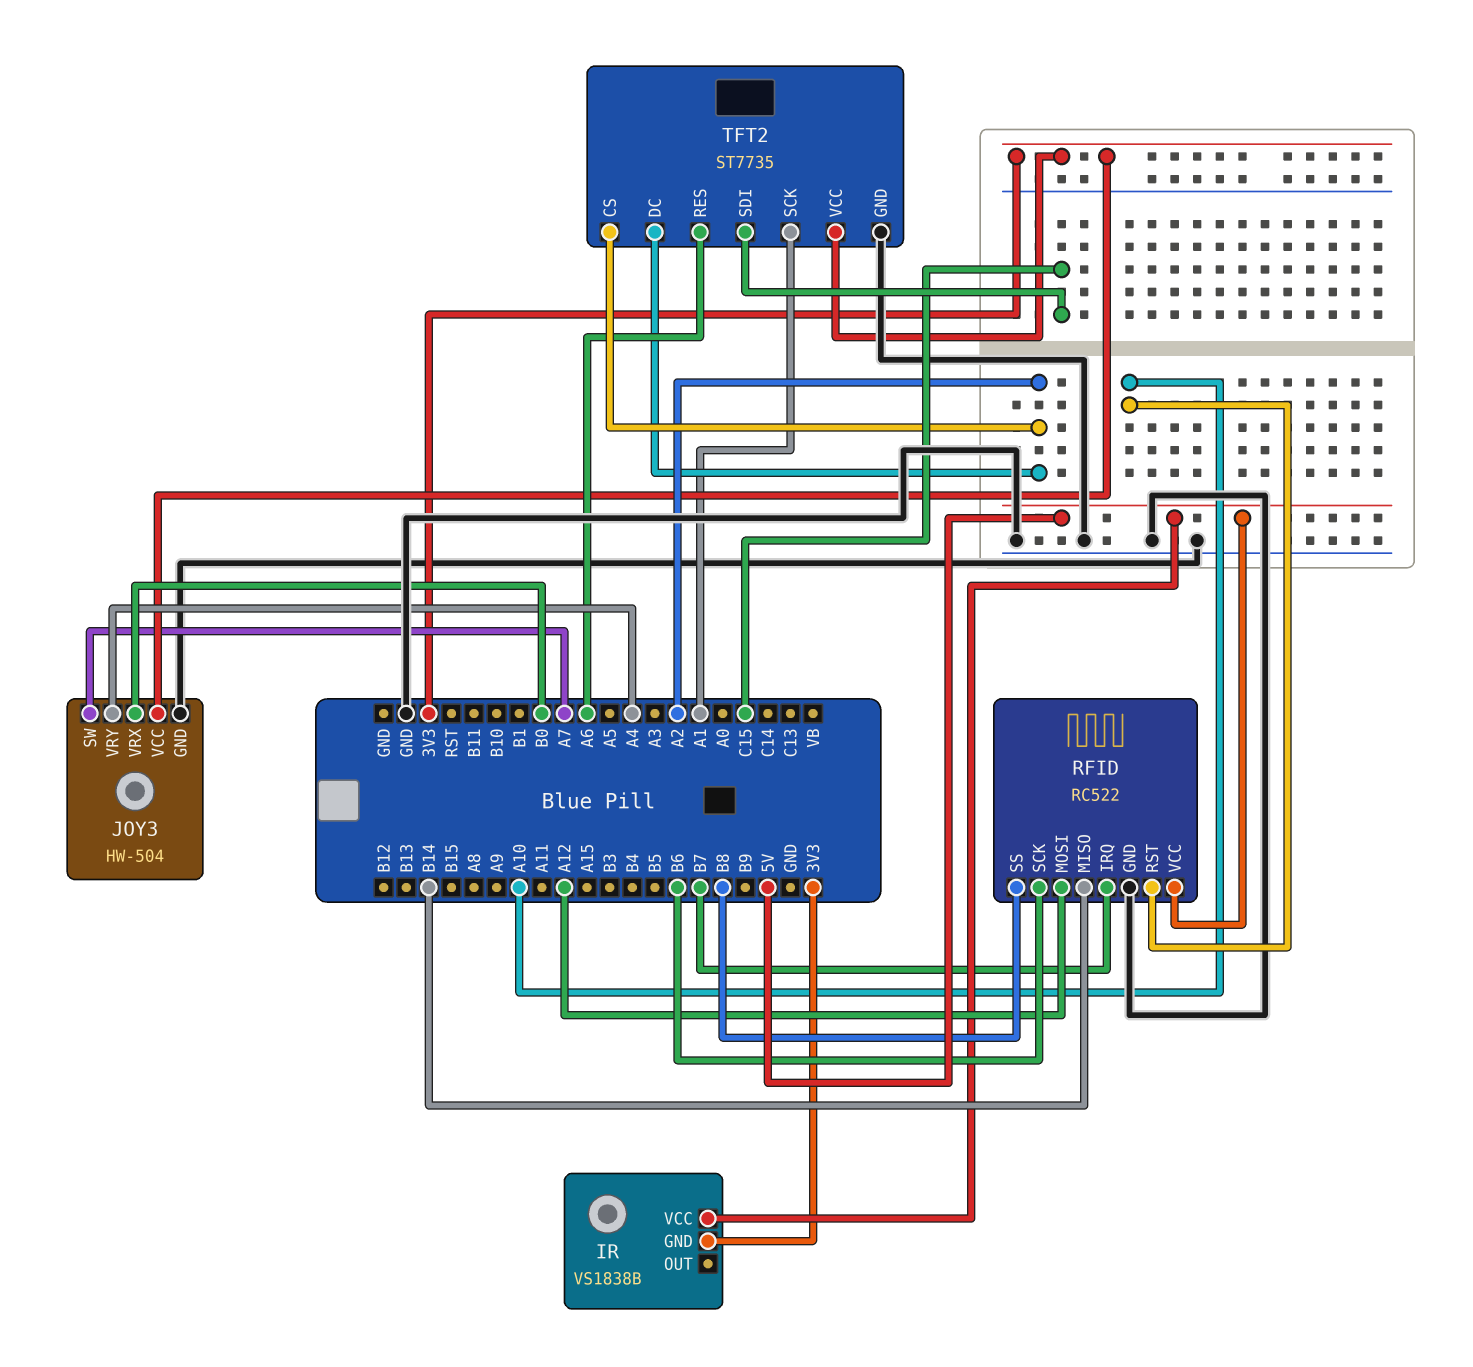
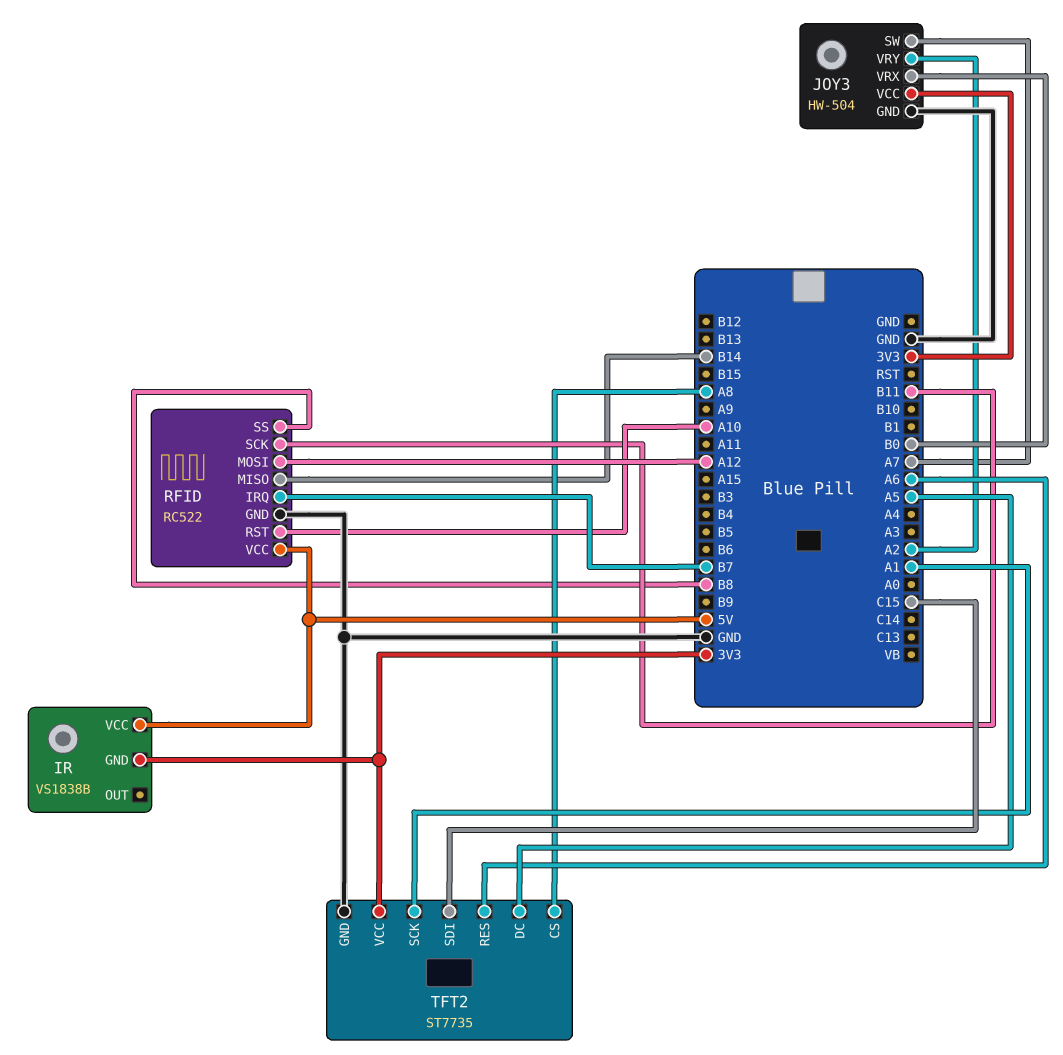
JOY3 pin VRY: A4 -> A2
RFID pin SCK: B6 -> B11
TFT2 pin CS: A2 -> A8
TFT2 pin DC: A2 -> A5

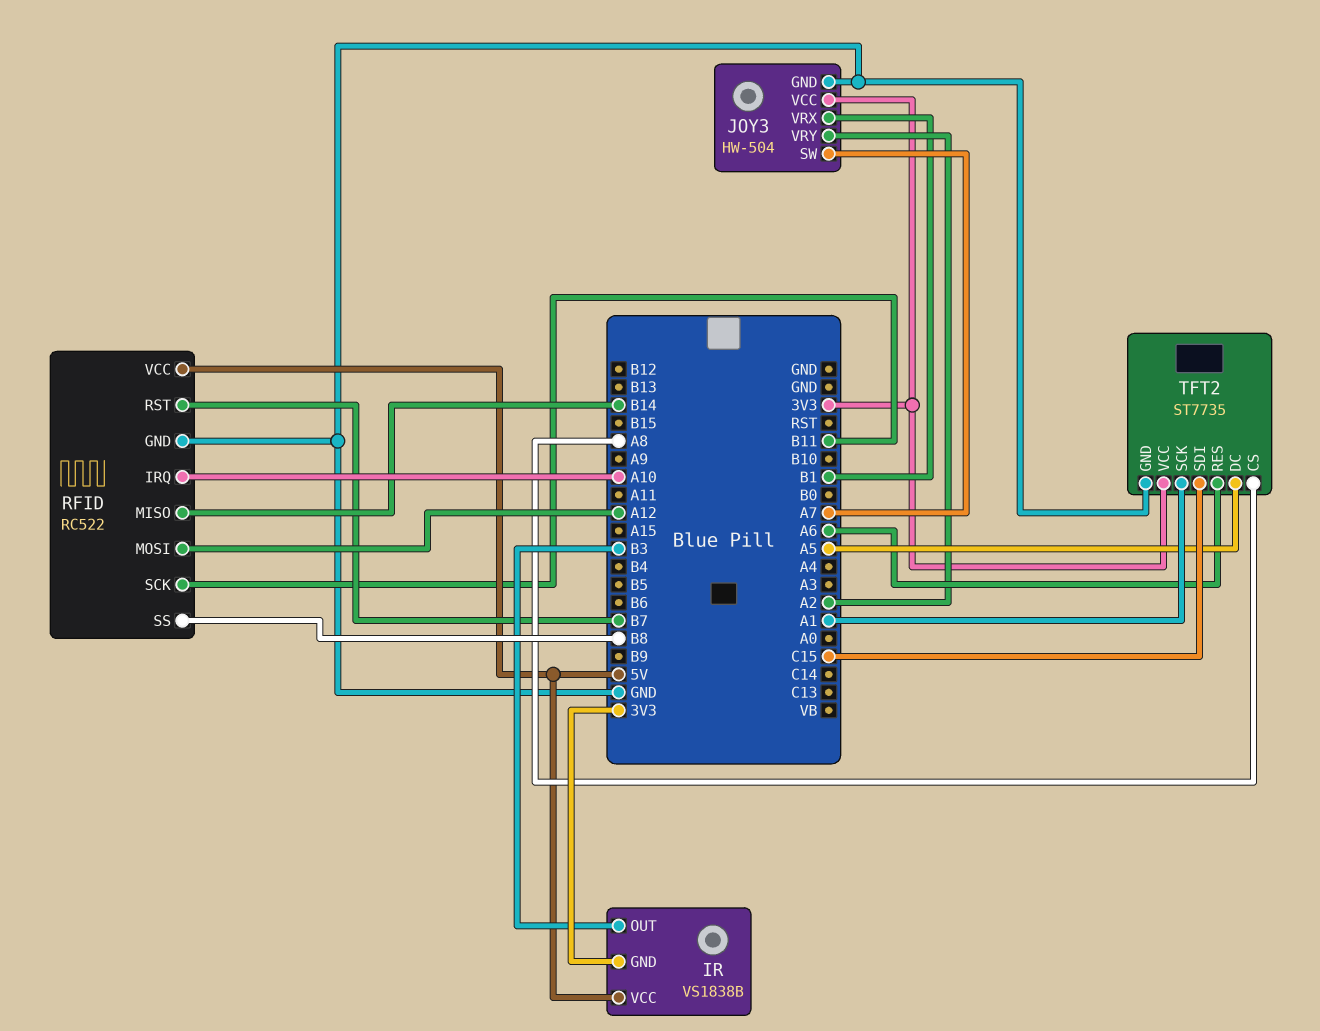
IR pin OUT: none -> B3
JOY3 pin VRX: B0 -> B1
RFID pin IRQ: B7 -> A10
RFID pin RST: A10 -> B7

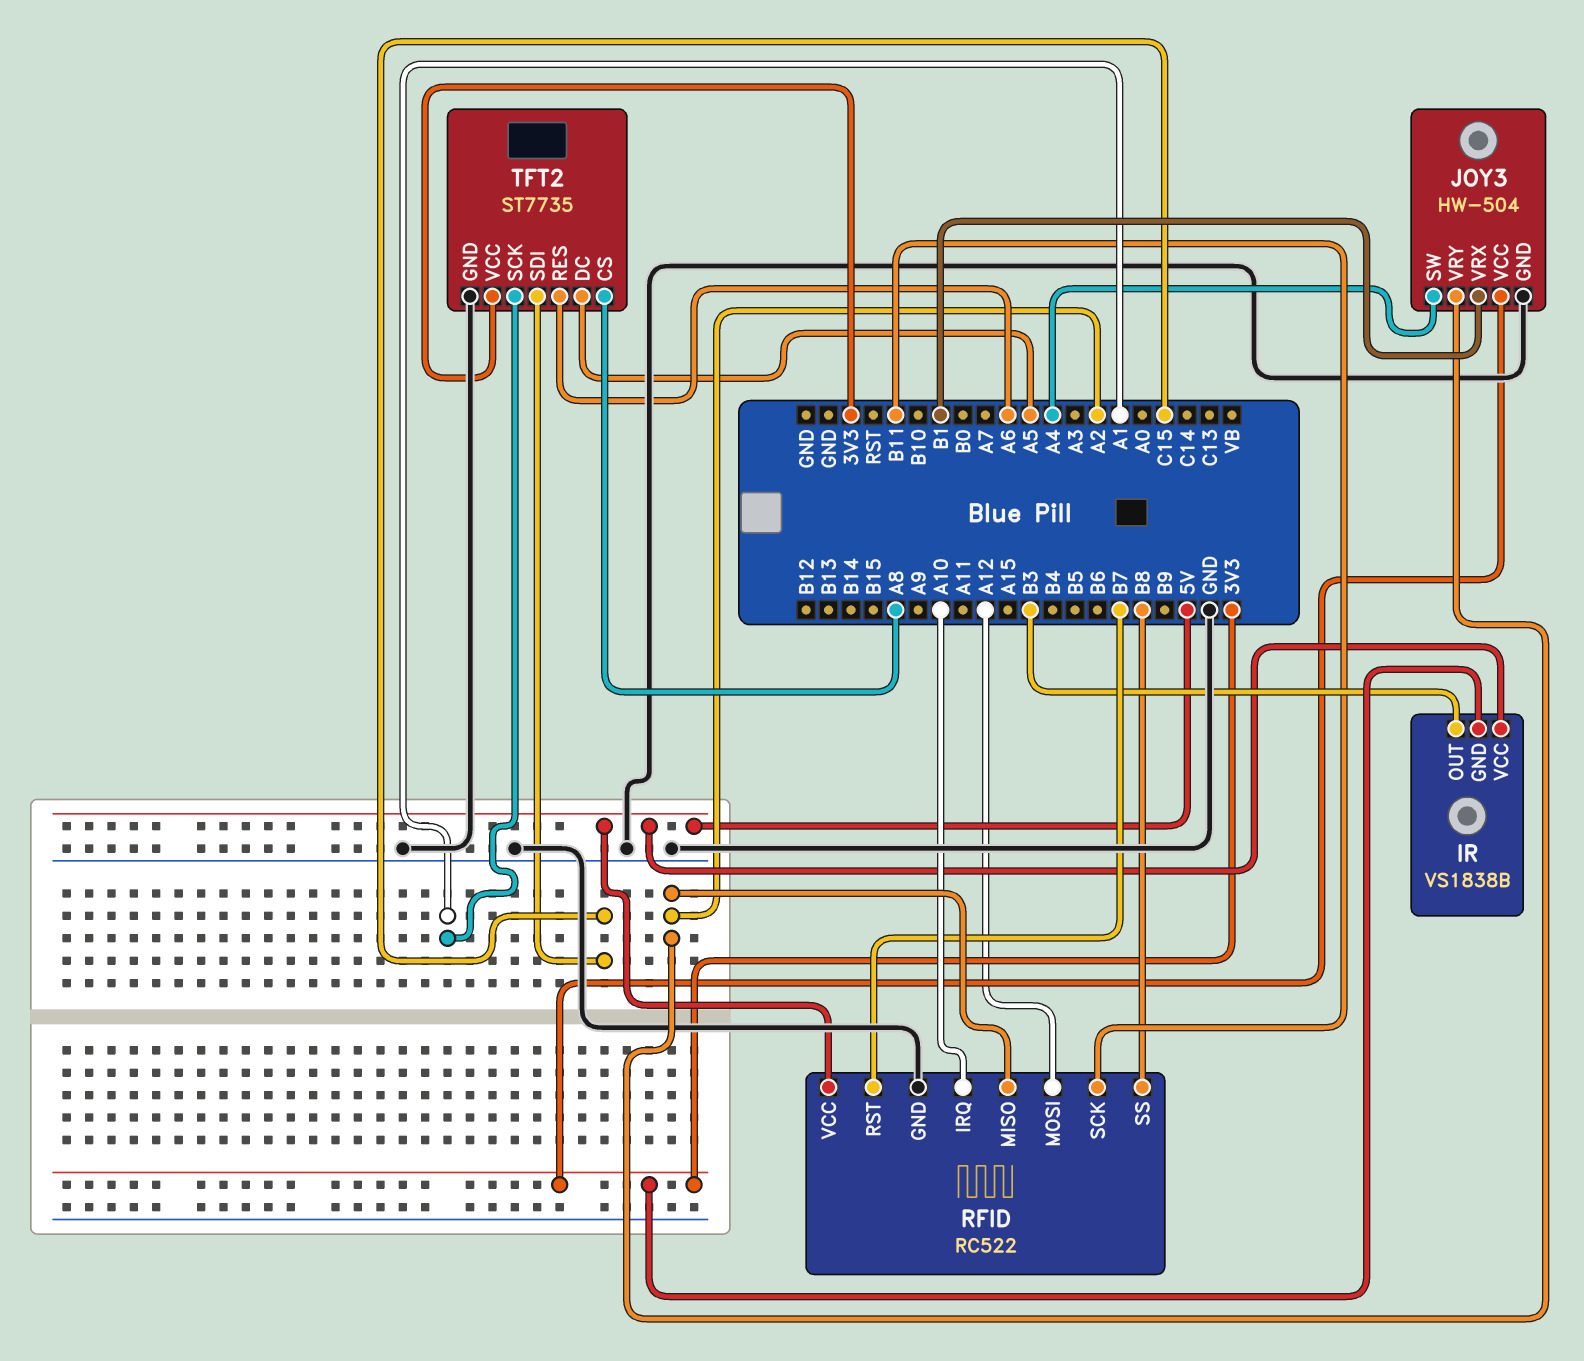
JOY3 pin SW: A7 -> A4
RFID pin MISO: B14 -> A2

----

## WHAT THE TASK REQUIRES
Word for word, give again the lines from the line holding "IR pin OUT: none -> B3" through the last line of the material, both included; pictures are not part of the copy.

## TASK RESPONSE
IR pin OUT: none -> B3
JOY3 pin VRX: B0 -> B1
RFID pin IRQ: B7 -> A10
RFID pin RST: A10 -> B7

JOY3 pin SW: A7 -> A4
RFID pin MISO: B14 -> A2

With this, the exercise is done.